THE TASK: Search the records for the string "flashlight", then copy each line where it appears.

DATASET EXTRACT:
--- START ---
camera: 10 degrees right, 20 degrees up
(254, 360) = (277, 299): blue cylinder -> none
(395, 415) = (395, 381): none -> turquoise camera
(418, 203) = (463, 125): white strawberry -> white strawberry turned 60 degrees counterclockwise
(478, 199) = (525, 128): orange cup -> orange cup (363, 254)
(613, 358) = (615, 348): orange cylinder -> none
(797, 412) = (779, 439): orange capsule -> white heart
--- END ---
--- START ---
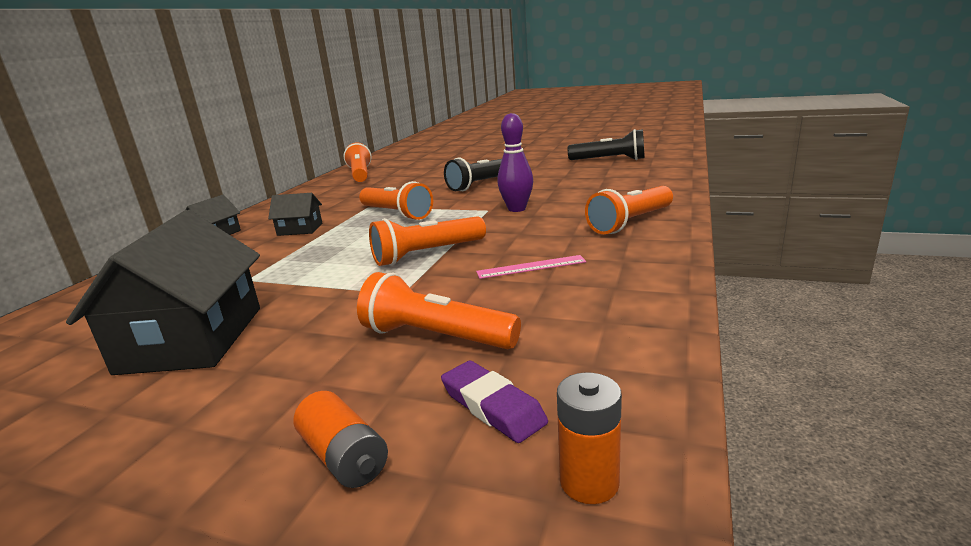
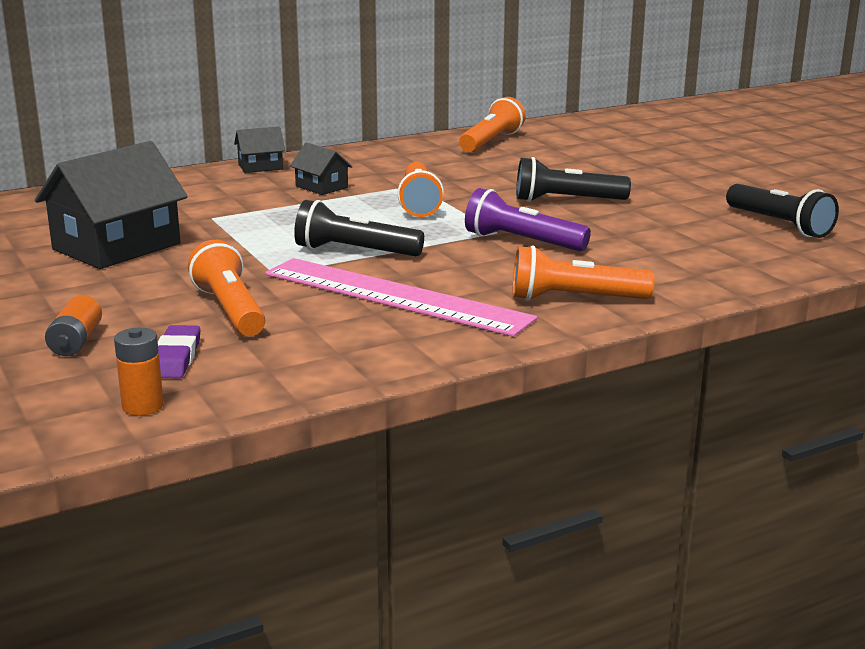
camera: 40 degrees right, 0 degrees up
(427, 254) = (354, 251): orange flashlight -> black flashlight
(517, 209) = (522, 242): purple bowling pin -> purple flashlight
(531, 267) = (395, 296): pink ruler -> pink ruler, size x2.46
--- END ---
RESPONSE:
(427, 254) = (354, 251): orange flashlight -> black flashlight
(517, 209) = (522, 242): purple bowling pin -> purple flashlight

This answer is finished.